(Records from a data source)
*-*-*
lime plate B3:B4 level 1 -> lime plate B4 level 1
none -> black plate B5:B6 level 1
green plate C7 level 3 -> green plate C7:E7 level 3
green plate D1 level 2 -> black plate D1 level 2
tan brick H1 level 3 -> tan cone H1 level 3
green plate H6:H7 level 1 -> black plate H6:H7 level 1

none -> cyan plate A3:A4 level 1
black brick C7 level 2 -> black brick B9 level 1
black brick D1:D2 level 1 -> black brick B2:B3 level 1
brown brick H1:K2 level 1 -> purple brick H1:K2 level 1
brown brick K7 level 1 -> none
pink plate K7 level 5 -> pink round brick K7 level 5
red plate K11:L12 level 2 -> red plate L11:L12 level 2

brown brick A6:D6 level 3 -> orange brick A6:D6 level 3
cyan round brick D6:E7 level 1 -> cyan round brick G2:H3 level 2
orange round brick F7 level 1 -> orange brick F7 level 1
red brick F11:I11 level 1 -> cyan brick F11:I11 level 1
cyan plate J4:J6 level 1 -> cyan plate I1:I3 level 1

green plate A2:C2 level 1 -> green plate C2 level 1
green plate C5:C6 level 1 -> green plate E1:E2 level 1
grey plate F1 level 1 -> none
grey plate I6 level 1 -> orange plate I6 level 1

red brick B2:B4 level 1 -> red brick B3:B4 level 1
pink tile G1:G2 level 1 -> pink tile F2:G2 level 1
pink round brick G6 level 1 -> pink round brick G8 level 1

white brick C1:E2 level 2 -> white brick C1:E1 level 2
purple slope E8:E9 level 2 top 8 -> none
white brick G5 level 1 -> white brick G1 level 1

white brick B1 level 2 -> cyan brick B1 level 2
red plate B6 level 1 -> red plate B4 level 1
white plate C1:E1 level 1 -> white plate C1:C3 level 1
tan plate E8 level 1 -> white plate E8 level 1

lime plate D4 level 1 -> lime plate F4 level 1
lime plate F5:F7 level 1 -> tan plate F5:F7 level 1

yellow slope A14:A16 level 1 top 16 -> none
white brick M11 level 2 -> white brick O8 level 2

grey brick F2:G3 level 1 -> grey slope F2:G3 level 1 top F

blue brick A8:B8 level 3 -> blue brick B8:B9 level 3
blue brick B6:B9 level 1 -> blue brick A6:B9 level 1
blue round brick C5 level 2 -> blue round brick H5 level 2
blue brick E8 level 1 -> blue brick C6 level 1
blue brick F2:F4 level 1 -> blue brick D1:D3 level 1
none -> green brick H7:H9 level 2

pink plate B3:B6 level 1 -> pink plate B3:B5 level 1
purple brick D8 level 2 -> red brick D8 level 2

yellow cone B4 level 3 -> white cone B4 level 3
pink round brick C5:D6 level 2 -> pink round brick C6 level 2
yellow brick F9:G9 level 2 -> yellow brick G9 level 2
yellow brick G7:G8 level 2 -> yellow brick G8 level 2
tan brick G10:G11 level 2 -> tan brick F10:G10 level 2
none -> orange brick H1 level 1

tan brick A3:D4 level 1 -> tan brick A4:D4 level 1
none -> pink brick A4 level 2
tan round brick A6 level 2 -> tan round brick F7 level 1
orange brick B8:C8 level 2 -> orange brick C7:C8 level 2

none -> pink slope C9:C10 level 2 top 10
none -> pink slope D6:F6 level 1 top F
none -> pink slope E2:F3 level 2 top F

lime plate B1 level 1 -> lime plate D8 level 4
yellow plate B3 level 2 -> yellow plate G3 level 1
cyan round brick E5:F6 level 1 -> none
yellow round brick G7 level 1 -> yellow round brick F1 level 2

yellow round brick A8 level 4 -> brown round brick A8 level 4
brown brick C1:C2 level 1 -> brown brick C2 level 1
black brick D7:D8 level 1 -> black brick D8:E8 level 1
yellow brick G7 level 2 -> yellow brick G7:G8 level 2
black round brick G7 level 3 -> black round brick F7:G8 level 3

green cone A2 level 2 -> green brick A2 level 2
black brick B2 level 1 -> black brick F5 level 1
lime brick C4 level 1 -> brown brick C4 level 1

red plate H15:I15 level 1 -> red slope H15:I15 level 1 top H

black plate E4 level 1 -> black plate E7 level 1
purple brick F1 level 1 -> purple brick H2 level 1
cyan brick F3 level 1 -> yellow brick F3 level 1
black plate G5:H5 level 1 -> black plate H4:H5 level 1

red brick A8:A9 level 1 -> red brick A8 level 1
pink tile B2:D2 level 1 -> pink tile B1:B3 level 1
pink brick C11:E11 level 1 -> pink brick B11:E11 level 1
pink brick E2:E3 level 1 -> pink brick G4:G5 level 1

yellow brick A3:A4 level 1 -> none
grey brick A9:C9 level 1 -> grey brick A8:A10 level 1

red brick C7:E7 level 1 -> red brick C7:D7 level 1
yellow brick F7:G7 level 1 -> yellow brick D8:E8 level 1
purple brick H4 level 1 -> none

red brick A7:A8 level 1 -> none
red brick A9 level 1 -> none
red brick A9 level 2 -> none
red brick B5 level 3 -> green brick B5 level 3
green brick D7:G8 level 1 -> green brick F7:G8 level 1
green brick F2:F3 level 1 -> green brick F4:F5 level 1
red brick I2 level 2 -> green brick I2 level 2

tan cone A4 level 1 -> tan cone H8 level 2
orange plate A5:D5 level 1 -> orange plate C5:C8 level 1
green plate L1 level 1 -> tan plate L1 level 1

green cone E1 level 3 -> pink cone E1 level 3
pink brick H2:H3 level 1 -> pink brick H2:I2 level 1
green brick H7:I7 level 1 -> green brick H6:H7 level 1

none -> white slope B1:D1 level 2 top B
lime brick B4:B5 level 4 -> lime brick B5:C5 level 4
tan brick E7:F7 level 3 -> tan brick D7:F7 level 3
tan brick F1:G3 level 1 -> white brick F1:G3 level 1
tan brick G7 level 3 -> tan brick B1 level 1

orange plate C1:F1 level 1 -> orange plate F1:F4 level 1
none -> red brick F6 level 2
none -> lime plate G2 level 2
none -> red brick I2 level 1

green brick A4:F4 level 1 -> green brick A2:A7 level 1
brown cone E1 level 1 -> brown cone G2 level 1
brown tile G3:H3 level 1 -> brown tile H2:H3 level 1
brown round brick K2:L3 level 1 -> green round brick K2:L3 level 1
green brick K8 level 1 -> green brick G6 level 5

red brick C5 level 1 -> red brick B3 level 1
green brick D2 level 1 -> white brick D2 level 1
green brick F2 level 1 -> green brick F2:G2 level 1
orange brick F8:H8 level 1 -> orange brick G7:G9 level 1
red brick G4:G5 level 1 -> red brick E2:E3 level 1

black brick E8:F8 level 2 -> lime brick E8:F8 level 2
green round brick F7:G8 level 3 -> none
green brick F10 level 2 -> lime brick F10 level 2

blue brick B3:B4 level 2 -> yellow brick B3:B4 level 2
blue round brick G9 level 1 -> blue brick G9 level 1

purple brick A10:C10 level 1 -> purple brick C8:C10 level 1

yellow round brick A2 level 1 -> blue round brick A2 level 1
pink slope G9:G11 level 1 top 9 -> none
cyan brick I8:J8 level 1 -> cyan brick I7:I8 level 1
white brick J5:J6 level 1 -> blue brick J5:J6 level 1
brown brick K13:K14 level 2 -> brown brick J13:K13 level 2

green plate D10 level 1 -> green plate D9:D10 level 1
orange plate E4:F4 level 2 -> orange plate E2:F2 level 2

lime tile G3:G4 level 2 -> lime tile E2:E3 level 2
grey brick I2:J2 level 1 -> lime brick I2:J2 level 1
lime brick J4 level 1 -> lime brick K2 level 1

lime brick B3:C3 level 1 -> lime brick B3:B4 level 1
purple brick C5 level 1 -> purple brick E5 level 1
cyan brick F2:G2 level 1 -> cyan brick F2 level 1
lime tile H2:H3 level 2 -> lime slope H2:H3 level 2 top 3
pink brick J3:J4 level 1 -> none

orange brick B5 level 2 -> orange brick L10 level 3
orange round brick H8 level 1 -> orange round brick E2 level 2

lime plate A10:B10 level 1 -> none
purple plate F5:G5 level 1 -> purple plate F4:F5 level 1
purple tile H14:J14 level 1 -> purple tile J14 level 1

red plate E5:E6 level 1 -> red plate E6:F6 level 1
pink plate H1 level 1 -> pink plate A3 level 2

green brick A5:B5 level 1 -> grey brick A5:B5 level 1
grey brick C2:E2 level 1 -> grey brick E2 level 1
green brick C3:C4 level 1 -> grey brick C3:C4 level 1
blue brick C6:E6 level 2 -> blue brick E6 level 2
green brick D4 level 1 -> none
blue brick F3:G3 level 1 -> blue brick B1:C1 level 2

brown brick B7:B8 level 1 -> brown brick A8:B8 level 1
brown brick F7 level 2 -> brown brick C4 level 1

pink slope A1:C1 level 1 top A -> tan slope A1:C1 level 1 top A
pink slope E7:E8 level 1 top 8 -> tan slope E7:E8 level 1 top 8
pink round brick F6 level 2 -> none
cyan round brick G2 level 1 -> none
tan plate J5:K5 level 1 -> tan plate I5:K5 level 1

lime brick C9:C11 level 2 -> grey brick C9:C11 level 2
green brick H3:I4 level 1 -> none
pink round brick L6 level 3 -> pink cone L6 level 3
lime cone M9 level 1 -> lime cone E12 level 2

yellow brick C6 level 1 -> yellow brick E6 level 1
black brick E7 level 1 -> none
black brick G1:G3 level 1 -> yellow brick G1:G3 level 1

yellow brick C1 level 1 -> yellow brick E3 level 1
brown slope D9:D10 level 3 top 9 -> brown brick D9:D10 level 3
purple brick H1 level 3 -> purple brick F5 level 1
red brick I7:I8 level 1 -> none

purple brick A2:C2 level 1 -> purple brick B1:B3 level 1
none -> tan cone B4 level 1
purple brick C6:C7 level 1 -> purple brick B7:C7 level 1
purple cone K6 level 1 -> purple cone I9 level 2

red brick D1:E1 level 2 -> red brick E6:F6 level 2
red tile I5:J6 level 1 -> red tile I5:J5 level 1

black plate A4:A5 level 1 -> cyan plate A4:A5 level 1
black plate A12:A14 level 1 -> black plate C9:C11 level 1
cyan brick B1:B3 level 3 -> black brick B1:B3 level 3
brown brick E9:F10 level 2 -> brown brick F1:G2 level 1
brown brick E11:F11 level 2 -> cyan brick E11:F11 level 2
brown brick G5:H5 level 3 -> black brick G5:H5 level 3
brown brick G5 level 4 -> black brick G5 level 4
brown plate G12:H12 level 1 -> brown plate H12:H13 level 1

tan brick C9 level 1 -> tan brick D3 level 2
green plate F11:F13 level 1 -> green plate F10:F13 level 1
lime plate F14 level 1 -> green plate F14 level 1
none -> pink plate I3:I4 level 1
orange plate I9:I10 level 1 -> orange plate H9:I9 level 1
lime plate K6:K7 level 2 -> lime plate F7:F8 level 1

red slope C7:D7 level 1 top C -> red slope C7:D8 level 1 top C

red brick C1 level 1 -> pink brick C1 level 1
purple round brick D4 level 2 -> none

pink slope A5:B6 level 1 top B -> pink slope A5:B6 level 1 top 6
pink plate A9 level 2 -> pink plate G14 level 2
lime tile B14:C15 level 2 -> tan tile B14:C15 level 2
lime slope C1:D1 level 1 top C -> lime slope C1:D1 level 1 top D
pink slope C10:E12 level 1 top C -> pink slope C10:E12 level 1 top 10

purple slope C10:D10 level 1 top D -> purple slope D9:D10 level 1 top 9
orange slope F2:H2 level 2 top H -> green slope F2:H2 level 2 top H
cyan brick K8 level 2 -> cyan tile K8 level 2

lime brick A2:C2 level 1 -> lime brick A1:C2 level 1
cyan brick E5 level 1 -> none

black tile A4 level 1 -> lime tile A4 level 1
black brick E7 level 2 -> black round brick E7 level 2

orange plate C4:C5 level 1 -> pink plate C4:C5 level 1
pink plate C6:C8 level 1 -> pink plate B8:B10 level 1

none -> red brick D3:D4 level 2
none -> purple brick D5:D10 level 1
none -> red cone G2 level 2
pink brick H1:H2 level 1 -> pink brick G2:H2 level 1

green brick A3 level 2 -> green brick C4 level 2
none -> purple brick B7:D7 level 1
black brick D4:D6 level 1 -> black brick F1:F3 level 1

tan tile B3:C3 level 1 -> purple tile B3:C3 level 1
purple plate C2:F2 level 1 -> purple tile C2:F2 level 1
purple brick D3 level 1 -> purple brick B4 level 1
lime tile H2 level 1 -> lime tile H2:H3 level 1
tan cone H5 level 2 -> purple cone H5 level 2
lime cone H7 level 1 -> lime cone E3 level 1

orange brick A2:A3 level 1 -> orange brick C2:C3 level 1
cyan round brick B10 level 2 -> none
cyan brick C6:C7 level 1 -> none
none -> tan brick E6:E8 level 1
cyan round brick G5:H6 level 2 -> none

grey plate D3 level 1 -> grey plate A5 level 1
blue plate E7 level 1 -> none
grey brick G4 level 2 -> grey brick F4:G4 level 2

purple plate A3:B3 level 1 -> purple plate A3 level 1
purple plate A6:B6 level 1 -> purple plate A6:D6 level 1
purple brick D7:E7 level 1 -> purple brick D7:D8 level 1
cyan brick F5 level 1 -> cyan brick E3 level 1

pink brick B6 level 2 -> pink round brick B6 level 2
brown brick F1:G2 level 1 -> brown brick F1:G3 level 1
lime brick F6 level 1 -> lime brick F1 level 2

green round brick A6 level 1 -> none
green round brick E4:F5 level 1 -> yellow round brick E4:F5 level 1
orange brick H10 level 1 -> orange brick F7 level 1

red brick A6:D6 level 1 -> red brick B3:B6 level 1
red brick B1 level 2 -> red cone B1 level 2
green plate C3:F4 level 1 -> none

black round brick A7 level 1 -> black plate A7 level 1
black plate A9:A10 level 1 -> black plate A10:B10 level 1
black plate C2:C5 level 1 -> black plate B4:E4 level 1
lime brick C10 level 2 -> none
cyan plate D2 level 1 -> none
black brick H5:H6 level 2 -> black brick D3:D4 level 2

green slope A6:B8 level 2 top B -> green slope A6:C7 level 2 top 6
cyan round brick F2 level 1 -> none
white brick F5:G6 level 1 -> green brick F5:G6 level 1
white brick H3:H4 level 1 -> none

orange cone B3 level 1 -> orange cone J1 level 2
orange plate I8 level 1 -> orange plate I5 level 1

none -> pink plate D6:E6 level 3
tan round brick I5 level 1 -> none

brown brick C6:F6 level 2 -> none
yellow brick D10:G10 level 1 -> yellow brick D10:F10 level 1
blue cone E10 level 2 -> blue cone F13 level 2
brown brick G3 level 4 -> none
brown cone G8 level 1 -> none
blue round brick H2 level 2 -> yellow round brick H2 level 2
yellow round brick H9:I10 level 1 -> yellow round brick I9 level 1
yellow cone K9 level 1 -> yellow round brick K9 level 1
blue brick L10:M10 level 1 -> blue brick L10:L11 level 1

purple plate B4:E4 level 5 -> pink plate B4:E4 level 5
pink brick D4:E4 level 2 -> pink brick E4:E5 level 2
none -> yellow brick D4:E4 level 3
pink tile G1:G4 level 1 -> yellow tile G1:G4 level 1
*-*-*
■ Problem ■
The result consists of the line with "blue round brick H2" through the last line of the entries above, repeated exactly and with nothing else.

■ Task result ■
blue round brick H2 level 2 -> yellow round brick H2 level 2
yellow round brick H9:I10 level 1 -> yellow round brick I9 level 1
yellow cone K9 level 1 -> yellow round brick K9 level 1
blue brick L10:M10 level 1 -> blue brick L10:L11 level 1

purple plate B4:E4 level 5 -> pink plate B4:E4 level 5
pink brick D4:E4 level 2 -> pink brick E4:E5 level 2
none -> yellow brick D4:E4 level 3
pink tile G1:G4 level 1 -> yellow tile G1:G4 level 1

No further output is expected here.